• [Short task] Please copy out every line of the data below verbatim, changing nothing.

───

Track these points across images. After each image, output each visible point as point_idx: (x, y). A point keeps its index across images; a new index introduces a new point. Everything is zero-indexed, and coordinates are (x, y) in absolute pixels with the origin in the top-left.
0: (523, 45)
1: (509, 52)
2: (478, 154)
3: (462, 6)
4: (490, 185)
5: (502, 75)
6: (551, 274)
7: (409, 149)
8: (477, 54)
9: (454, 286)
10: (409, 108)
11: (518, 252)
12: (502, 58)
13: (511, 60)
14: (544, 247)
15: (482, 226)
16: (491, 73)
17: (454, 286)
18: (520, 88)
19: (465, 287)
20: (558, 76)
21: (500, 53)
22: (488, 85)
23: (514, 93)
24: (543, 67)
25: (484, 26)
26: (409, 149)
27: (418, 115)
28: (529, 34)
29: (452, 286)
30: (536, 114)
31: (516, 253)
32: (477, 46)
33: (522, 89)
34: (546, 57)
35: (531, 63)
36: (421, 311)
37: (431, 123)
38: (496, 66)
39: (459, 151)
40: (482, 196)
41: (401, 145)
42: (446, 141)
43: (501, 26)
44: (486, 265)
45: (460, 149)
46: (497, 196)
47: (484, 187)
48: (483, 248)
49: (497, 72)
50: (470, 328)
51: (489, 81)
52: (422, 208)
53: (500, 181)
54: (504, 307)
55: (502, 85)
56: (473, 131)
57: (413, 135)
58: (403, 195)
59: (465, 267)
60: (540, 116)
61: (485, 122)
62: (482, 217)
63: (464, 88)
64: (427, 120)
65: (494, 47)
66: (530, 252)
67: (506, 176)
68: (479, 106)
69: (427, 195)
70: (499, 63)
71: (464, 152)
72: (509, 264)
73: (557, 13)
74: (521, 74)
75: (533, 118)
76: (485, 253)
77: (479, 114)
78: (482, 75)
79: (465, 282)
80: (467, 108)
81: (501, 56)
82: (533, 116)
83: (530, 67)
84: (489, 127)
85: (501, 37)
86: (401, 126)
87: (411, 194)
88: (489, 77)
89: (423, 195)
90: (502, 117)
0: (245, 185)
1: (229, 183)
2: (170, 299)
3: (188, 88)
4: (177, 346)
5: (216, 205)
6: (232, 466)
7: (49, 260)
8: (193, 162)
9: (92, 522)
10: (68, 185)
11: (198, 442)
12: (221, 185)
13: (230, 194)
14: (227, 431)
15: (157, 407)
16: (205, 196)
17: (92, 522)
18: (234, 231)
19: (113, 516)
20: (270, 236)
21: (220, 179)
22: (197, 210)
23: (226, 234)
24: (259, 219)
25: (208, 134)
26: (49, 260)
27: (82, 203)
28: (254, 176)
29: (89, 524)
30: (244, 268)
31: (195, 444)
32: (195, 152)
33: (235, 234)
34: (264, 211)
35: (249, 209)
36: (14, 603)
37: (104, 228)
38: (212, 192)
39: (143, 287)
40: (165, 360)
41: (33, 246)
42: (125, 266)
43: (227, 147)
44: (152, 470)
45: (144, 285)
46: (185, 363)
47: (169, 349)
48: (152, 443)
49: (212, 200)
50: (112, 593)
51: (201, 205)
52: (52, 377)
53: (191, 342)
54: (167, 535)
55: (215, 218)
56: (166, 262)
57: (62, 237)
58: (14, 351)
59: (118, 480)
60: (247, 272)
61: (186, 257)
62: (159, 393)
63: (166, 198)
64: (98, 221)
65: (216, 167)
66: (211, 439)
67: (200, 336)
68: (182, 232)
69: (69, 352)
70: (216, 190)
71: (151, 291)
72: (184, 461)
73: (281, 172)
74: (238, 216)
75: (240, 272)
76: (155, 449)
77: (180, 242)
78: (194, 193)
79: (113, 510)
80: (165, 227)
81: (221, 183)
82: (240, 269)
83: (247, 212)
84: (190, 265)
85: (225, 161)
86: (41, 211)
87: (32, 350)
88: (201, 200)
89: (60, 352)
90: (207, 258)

───

• [Written solution]
Track these points across images. After each image, output each visible point as point_idx: (x, y). A point keeps its index across images; a new index introduces a new point. Everything is zero-indexed, and coordinates are (x, y) in absolute pixels with the origin in the top-left.
0: (523, 45)
1: (509, 52)
2: (478, 154)
3: (462, 6)
4: (490, 185)
5: (502, 75)
6: (551, 274)
7: (409, 149)
8: (477, 54)
9: (454, 286)
10: (409, 108)
11: (518, 252)
12: (502, 58)
13: (511, 60)
14: (544, 247)
15: (482, 226)
16: (491, 73)
17: (454, 286)
18: (520, 88)
19: (465, 287)
20: (558, 76)
21: (500, 53)
22: (488, 85)
23: (514, 93)
24: (543, 67)
25: (484, 26)
26: (409, 149)
27: (418, 115)
28: (529, 34)
29: (452, 286)
30: (536, 114)
31: (516, 253)
32: (477, 46)
33: (522, 89)
34: (546, 57)
35: (531, 63)
36: (421, 311)
37: (431, 123)
38: (496, 66)
39: (459, 151)
40: (482, 196)
41: (401, 145)
42: (446, 141)
43: (501, 26)
44: (486, 265)
45: (460, 149)
46: (497, 196)
47: (484, 187)
48: (483, 248)
49: (497, 72)
50: (470, 328)
51: (489, 81)
52: (422, 208)
53: (500, 181)
54: (504, 307)
55: (502, 85)
56: (473, 131)
57: (413, 135)
58: (403, 195)
59: (465, 267)
60: (540, 116)
61: (485, 122)
62: (482, 217)
63: (464, 88)
64: (427, 120)
65: (494, 47)
66: (530, 252)
67: (506, 176)
68: (479, 106)
69: (427, 195)
70: (499, 63)
71: (464, 152)
72: (509, 264)
73: (557, 13)
74: (521, 74)
75: (533, 118)
76: (485, 253)
77: (479, 114)
78: (482, 75)
79: (465, 282)
80: (467, 108)
81: (501, 56)
82: (533, 116)
83: (530, 67)
84: (489, 127)
85: (501, 37)
86: (401, 126)
87: (411, 194)
88: (489, 77)
89: (423, 195)
90: (502, 117)
0: (245, 185)
1: (229, 183)
2: (170, 299)
3: (188, 88)
4: (177, 346)
5: (216, 205)
6: (232, 466)
7: (49, 260)
8: (193, 162)
9: (92, 522)
10: (68, 185)
11: (198, 442)
12: (221, 185)
13: (230, 194)
14: (227, 431)
15: (157, 407)
16: (205, 196)
17: (92, 522)
18: (234, 231)
19: (113, 516)
20: (270, 236)
21: (220, 179)
22: (197, 210)
23: (226, 234)
24: (259, 219)
25: (208, 134)
26: (49, 260)
27: (82, 203)
28: (254, 176)
29: (89, 524)
30: (244, 268)
31: (195, 444)
32: (195, 152)
33: (235, 234)
34: (264, 211)
35: (249, 209)
36: (14, 603)
37: (104, 228)
38: (212, 192)
39: (143, 287)
40: (165, 360)
41: (33, 246)
42: (125, 266)
43: (227, 147)
44: (152, 470)
45: (144, 285)
46: (185, 363)
47: (169, 349)
48: (152, 443)
49: (212, 200)
50: (112, 593)
51: (201, 205)
52: (52, 377)
53: (191, 342)
54: (167, 535)
55: (215, 218)
56: (166, 262)
57: (62, 237)
58: (14, 351)
59: (118, 480)
60: (247, 272)
61: (186, 257)
62: (159, 393)
63: (166, 198)
64: (98, 221)
65: (216, 167)
66: (211, 439)
67: (200, 336)
68: (182, 232)
69: (69, 352)
70: (216, 190)
71: (151, 291)
72: (184, 461)
73: (281, 172)
74: (238, 216)
75: (240, 272)
76: (155, 449)
77: (180, 242)
78: (194, 193)
79: (113, 510)
80: (165, 227)
81: (221, 183)
82: (240, 269)
83: (247, 212)
84: (190, 265)
85: (225, 161)
86: (41, 211)
87: (32, 350)
88: (201, 200)
89: (60, 352)
90: (207, 258)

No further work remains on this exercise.